Dataset section start
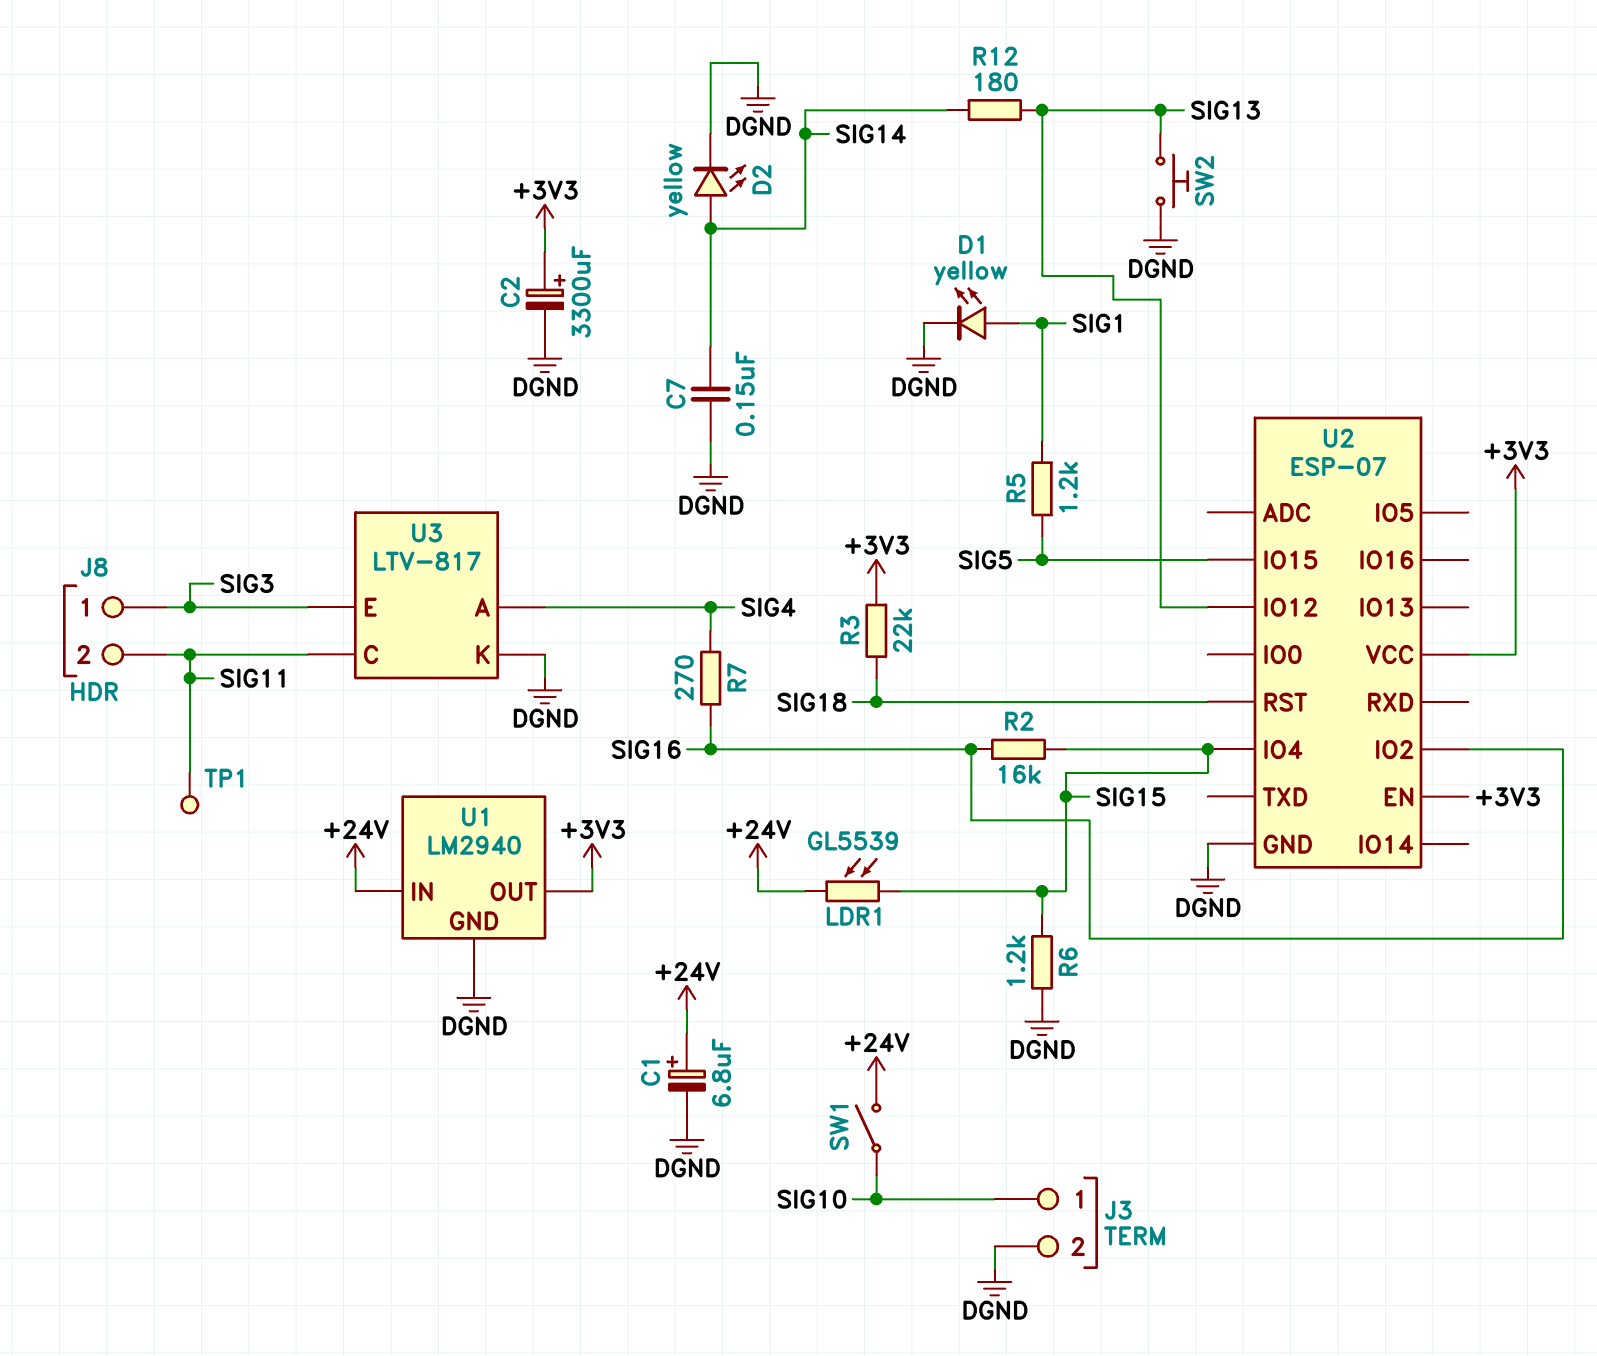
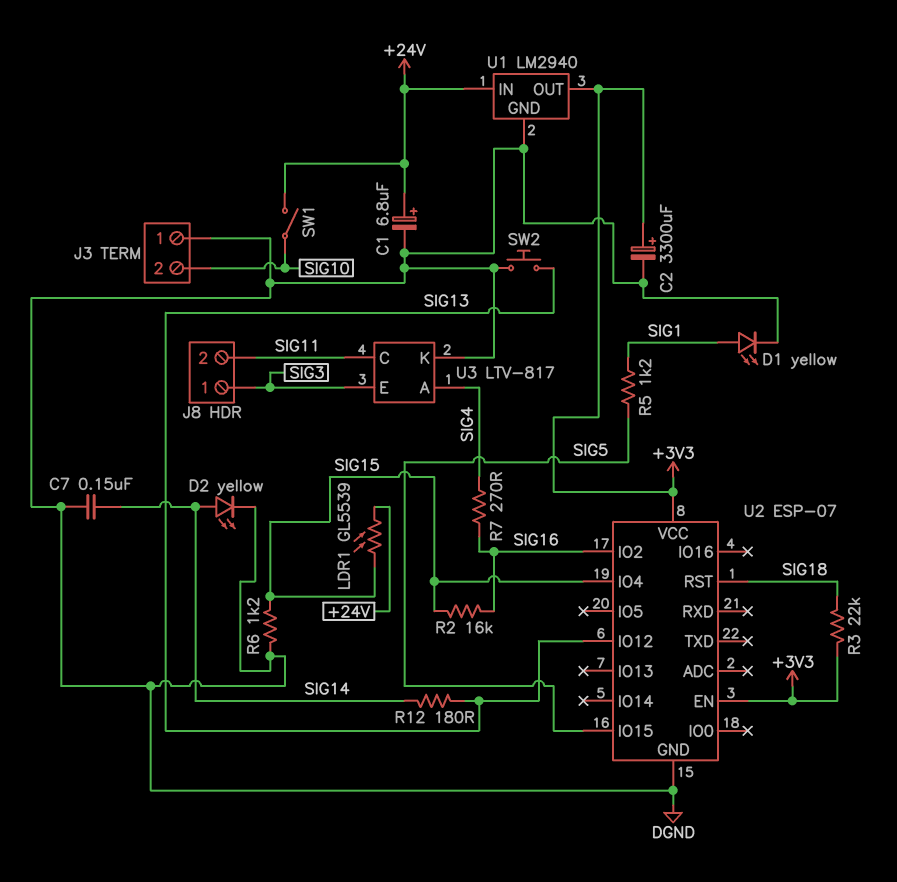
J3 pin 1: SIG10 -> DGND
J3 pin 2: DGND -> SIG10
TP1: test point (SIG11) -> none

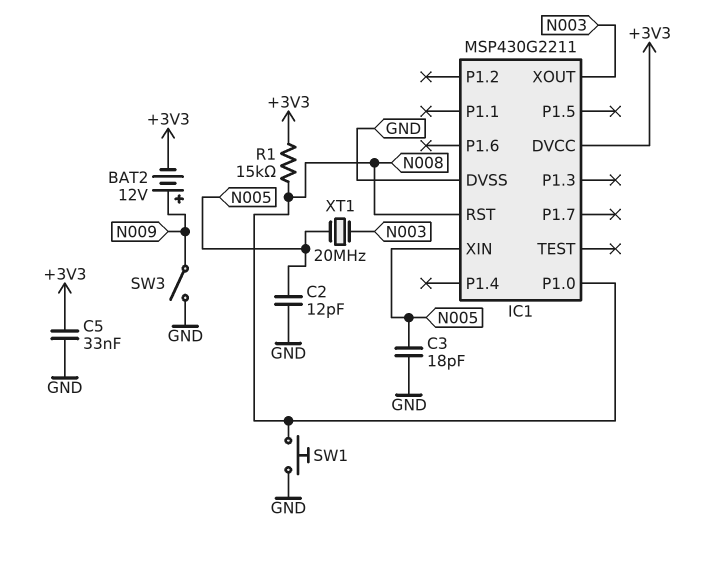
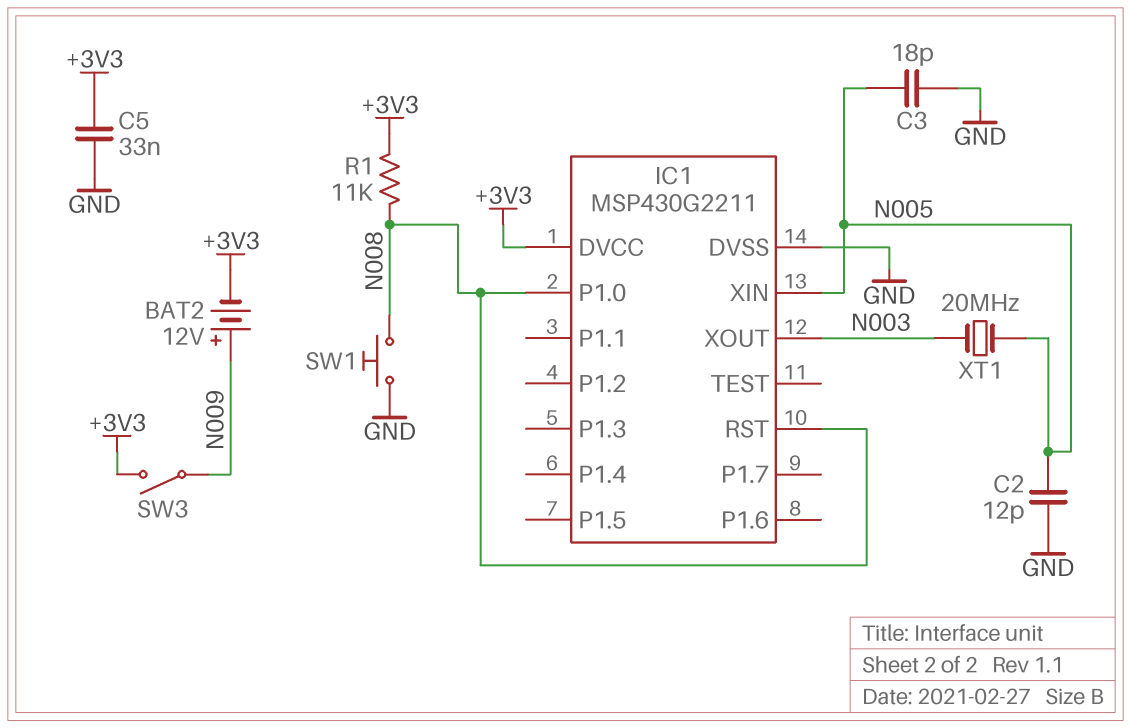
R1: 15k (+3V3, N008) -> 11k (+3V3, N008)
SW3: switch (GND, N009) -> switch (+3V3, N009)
Dataset section end
● Brief
Work out how many lines in the data contain "DGND" and state that number with nothing added.

● Result of this exercise
2